__WORK REQUEST__.
From the entries below, output the line with "(664, 155) = (361, 193): none -> green cactus" and each following line up to and including the line with "camera: 70 degrees right, 5 degrees up", exactly as written.
*** SUPPLIED INFORMATION ***
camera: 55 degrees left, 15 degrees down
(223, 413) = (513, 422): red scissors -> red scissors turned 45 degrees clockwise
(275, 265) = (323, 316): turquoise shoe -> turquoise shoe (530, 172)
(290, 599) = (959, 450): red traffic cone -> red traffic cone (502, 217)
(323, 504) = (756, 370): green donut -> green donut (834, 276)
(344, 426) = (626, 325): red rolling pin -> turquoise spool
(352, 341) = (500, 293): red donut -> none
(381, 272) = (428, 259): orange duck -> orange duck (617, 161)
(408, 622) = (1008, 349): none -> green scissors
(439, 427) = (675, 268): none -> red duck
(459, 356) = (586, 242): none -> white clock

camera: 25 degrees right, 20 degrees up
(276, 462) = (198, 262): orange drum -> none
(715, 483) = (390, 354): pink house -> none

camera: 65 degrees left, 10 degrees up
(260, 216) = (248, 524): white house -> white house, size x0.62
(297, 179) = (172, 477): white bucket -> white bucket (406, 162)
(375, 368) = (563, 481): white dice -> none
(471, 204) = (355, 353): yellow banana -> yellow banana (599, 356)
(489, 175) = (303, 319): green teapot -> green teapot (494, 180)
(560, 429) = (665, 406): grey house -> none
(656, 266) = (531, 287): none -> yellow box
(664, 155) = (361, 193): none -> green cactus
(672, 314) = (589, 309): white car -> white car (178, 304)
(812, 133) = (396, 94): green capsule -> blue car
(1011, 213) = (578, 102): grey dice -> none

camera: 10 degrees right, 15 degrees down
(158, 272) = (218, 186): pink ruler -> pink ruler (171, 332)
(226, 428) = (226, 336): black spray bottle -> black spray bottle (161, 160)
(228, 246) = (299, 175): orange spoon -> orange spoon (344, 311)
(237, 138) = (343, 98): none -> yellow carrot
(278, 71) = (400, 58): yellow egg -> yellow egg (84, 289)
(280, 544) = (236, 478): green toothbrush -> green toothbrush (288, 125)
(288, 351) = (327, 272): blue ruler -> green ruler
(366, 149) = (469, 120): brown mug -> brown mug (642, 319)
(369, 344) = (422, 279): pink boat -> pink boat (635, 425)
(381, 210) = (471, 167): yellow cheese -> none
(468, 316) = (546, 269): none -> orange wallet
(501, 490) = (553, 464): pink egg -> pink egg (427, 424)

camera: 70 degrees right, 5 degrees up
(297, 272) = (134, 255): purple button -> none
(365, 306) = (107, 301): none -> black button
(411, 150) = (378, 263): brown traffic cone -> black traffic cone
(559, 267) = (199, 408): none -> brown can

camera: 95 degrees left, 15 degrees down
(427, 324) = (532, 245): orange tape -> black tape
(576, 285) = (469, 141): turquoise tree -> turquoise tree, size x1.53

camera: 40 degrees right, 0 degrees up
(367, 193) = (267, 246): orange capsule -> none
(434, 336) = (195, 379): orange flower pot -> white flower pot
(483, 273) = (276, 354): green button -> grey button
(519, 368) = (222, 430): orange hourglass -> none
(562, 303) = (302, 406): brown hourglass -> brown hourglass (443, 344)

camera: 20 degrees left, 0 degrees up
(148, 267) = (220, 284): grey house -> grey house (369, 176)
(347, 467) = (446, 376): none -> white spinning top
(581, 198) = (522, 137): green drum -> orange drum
*** End of SUPPLIED INFORMATION ***
__ANSWER BELOW__.
(664, 155) = (361, 193): none -> green cactus
(672, 314) = (589, 309): white car -> white car (178, 304)
(812, 133) = (396, 94): green capsule -> blue car
(1011, 213) = (578, 102): grey dice -> none

camera: 10 degrees right, 15 degrees down
(158, 272) = (218, 186): pink ruler -> pink ruler (171, 332)
(226, 428) = (226, 336): black spray bottle -> black spray bottle (161, 160)
(228, 246) = (299, 175): orange spoon -> orange spoon (344, 311)
(237, 138) = (343, 98): none -> yellow carrot
(278, 71) = (400, 58): yellow egg -> yellow egg (84, 289)
(280, 544) = (236, 478): green toothbrush -> green toothbrush (288, 125)
(288, 351) = (327, 272): blue ruler -> green ruler
(366, 149) = (469, 120): brown mug -> brown mug (642, 319)
(369, 344) = (422, 279): pink boat -> pink boat (635, 425)
(381, 210) = (471, 167): yellow cheese -> none
(468, 316) = (546, 269): none -> orange wallet
(501, 490) = (553, 464): pink egg -> pink egg (427, 424)

camera: 70 degrees right, 5 degrees up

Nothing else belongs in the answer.